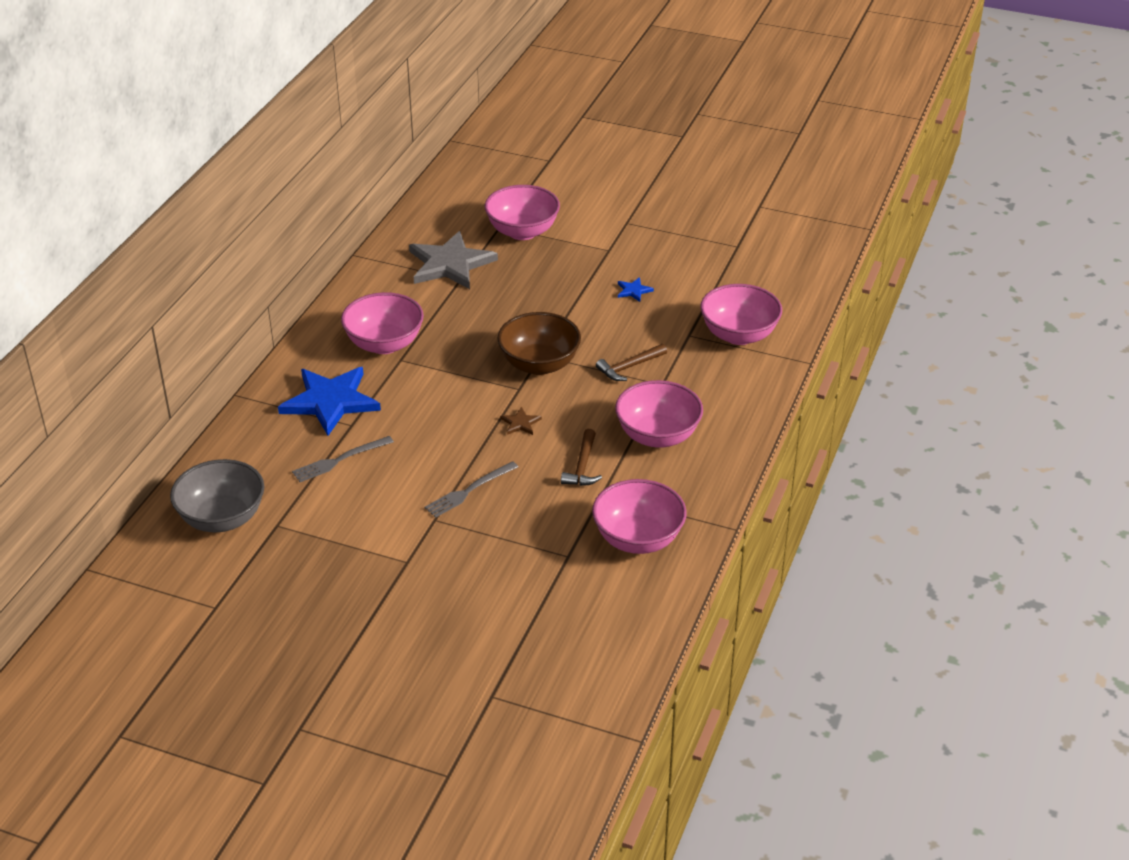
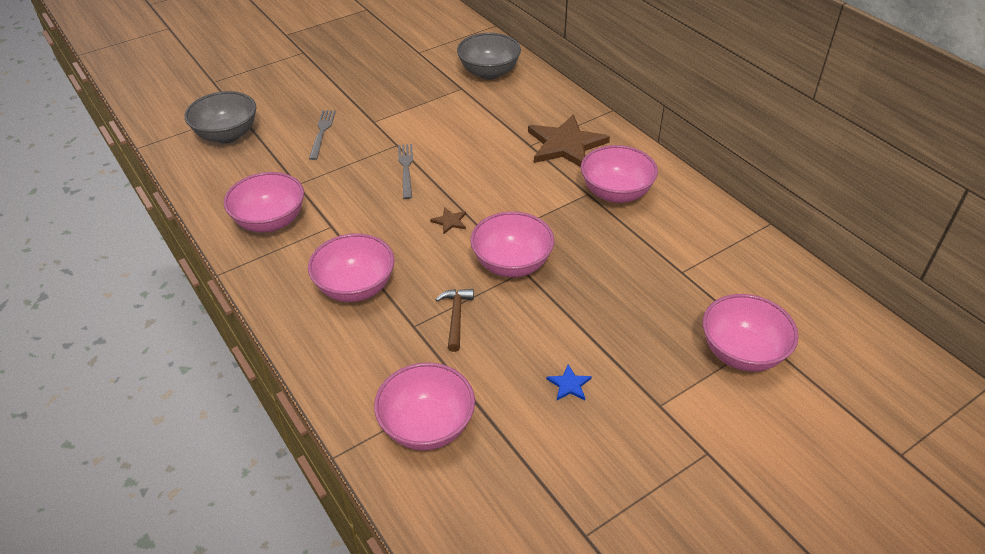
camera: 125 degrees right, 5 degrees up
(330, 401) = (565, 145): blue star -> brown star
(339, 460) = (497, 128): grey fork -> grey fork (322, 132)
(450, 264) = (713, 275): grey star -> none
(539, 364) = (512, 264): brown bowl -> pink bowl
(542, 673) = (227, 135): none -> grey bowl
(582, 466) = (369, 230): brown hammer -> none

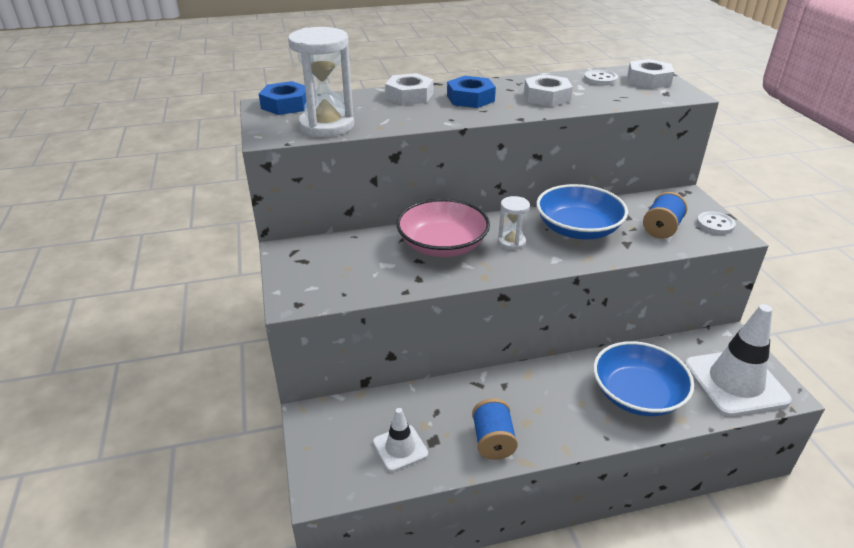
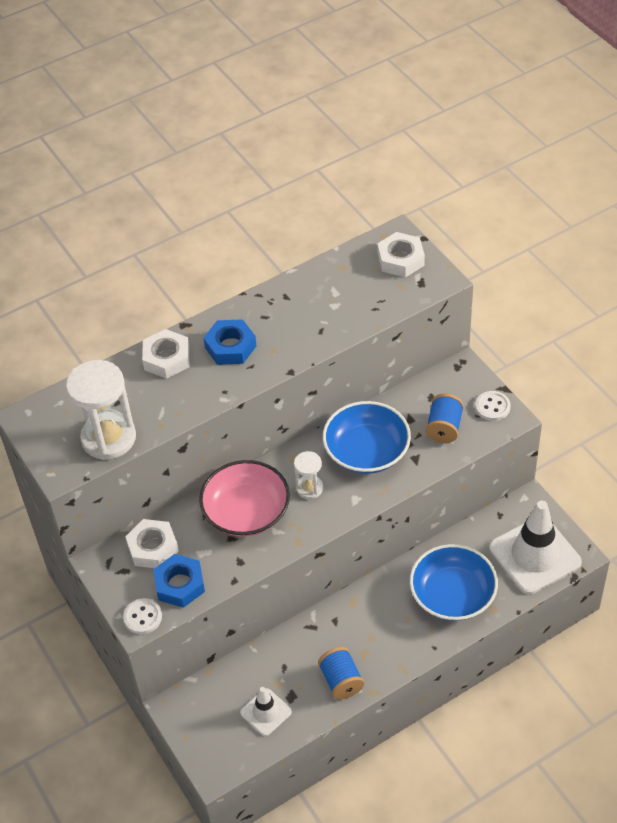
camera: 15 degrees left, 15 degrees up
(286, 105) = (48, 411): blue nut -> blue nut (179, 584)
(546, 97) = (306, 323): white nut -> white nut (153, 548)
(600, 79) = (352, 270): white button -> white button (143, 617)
■ ■ ■ ■ ■
▶ Exercise brief
Would you filter the records and copy each line that contains the word "bowl"?

▶ Answer section
(539, 364) = (512, 264): brown bowl -> pink bowl
(542, 673) = (227, 135): none -> grey bowl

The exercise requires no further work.